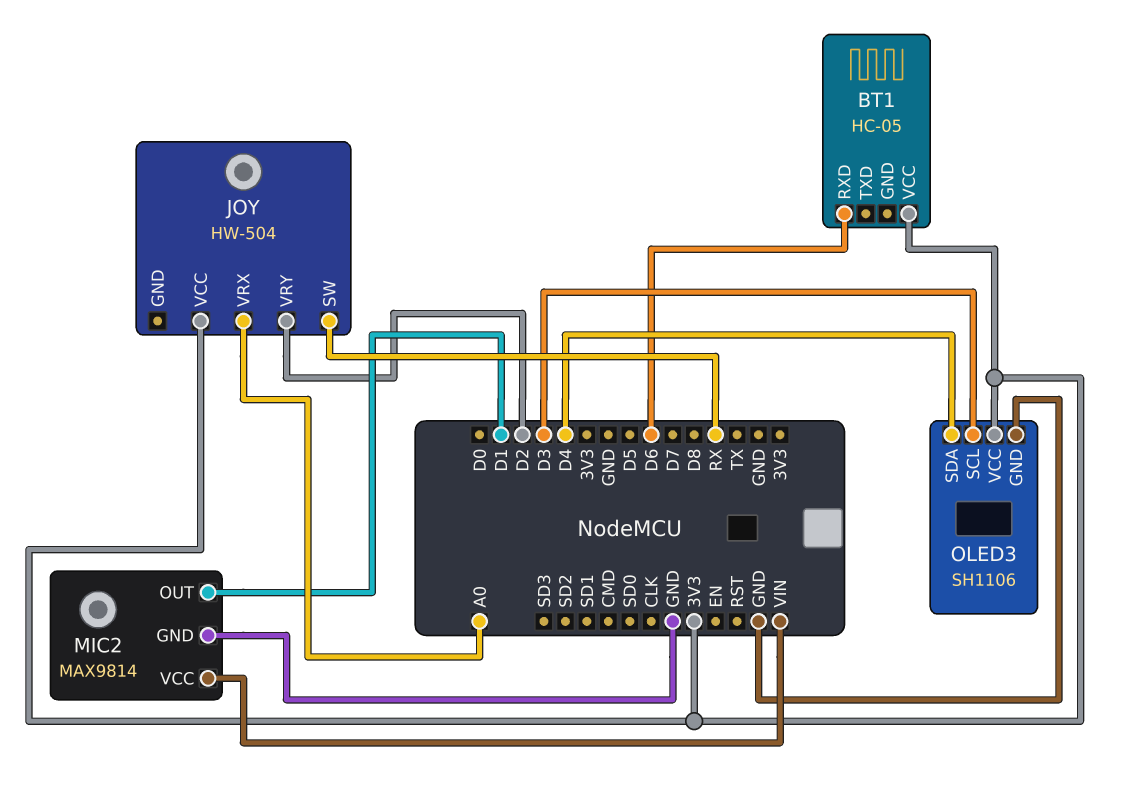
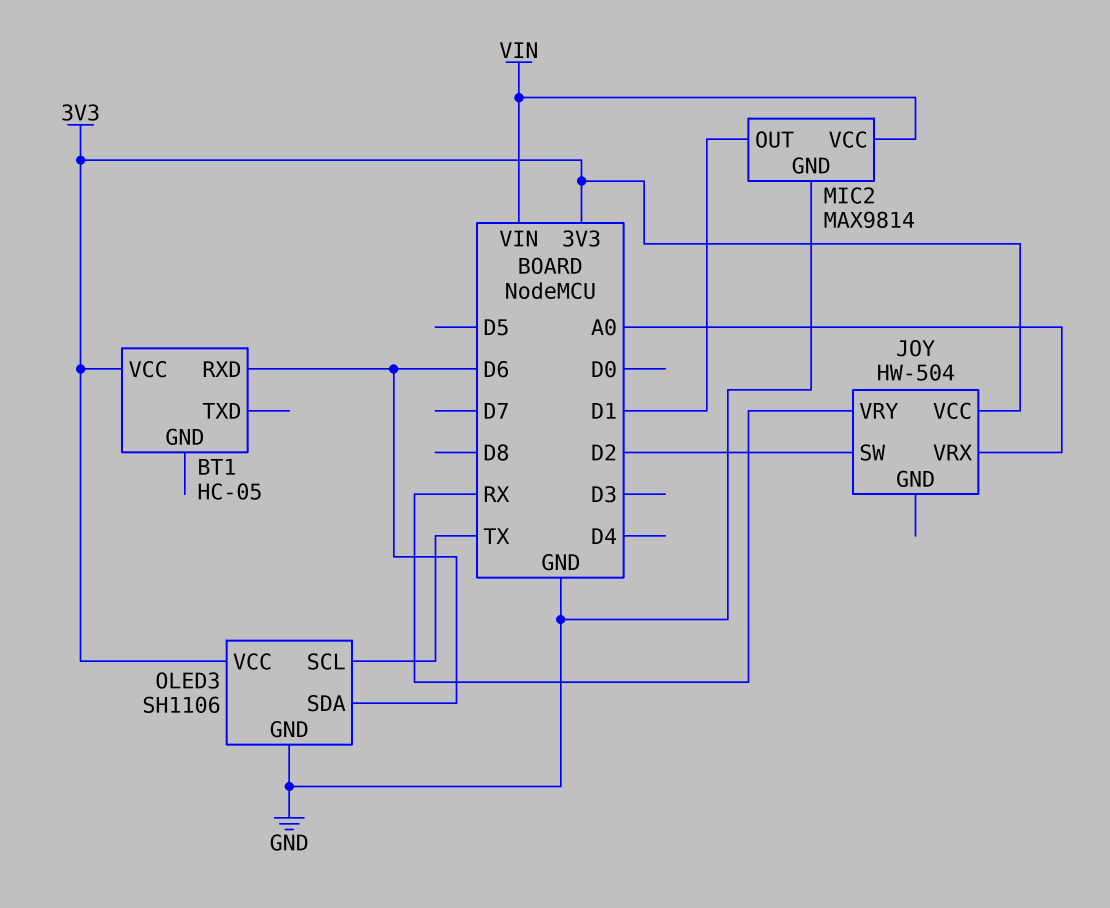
JOY pin SW: RX -> D2
JOY pin VRY: D2 -> RX
OLED3 pin SCL: D3 -> TX
OLED3 pin SDA: D4 -> D6

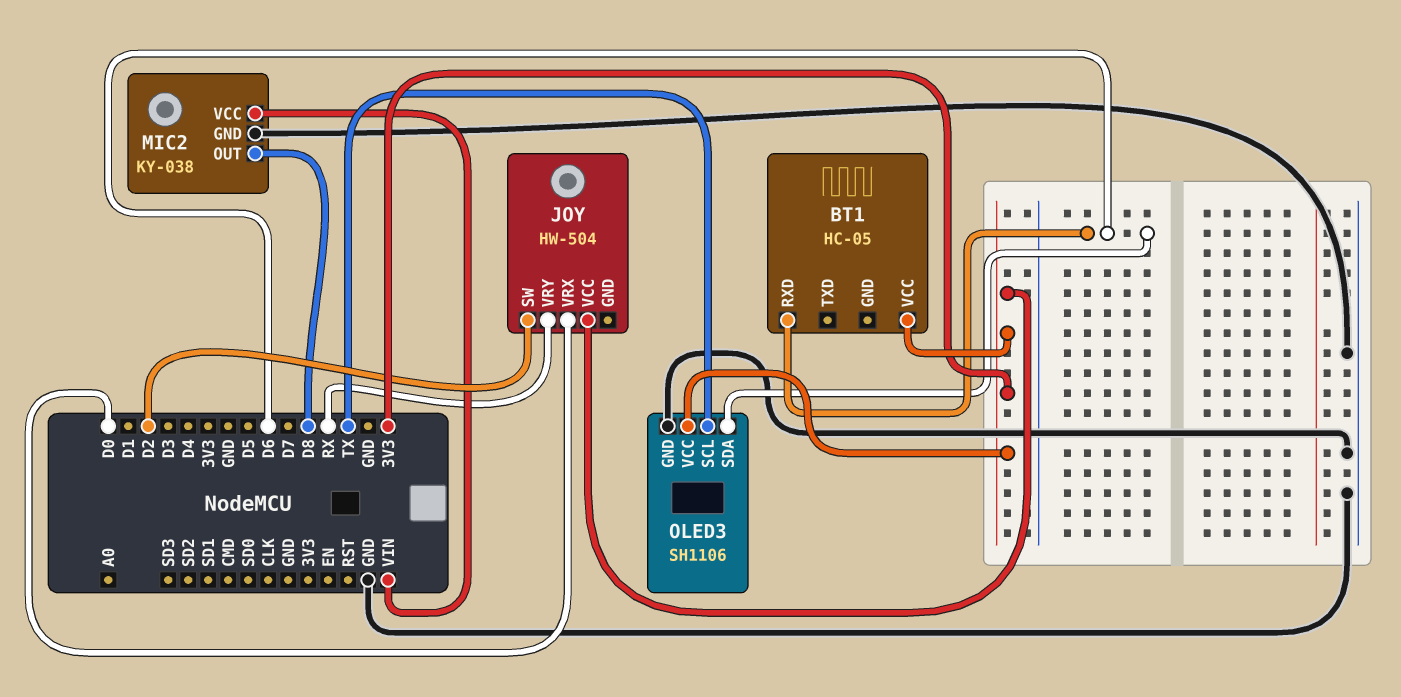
JOY pin VRX: A0 -> D0
MIC2: MAX9814 -> KY-038
MIC2 pin OUT: D1 -> D8

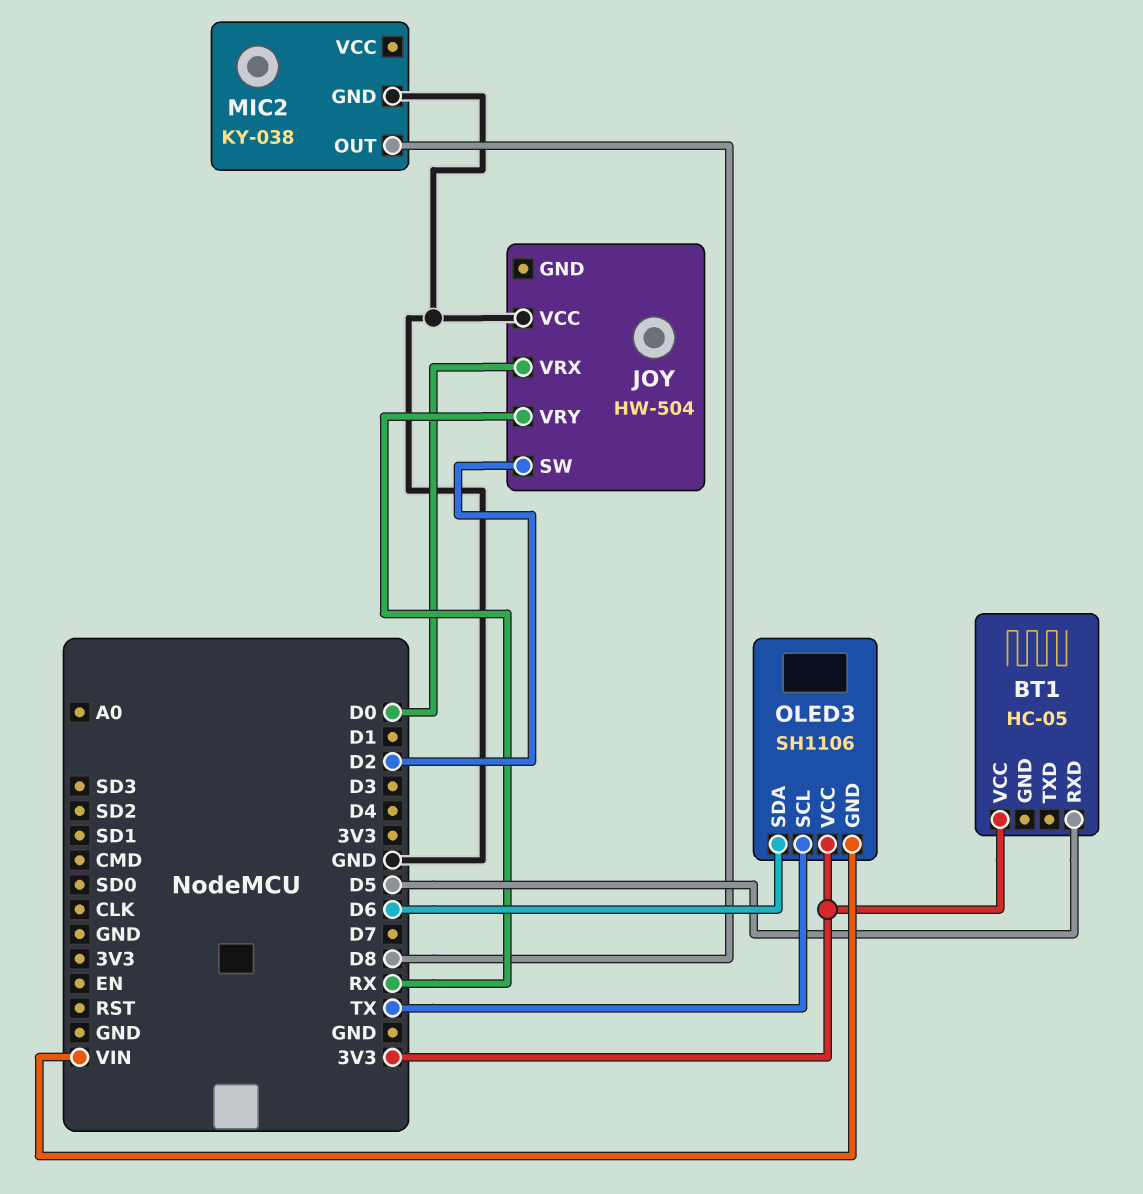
BT1 pin RXD: D6 -> D5
JOY pin VCC: 3V3 -> GND
MIC2 pin VCC: VIN -> none
OLED3 pin GND: GND -> VIN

━━━

## [Assignment]
The entries should be printed again exactly as written, leaving all pictures out.

## [Expected output]
JOY pin SW: RX -> D2
JOY pin VRY: D2 -> RX
OLED3 pin SCL: D3 -> TX
OLED3 pin SDA: D4 -> D6

JOY pin VRX: A0 -> D0
MIC2: MAX9814 -> KY-038
MIC2 pin OUT: D1 -> D8

BT1 pin RXD: D6 -> D5
JOY pin VCC: 3V3 -> GND
MIC2 pin VCC: VIN -> none
OLED3 pin GND: GND -> VIN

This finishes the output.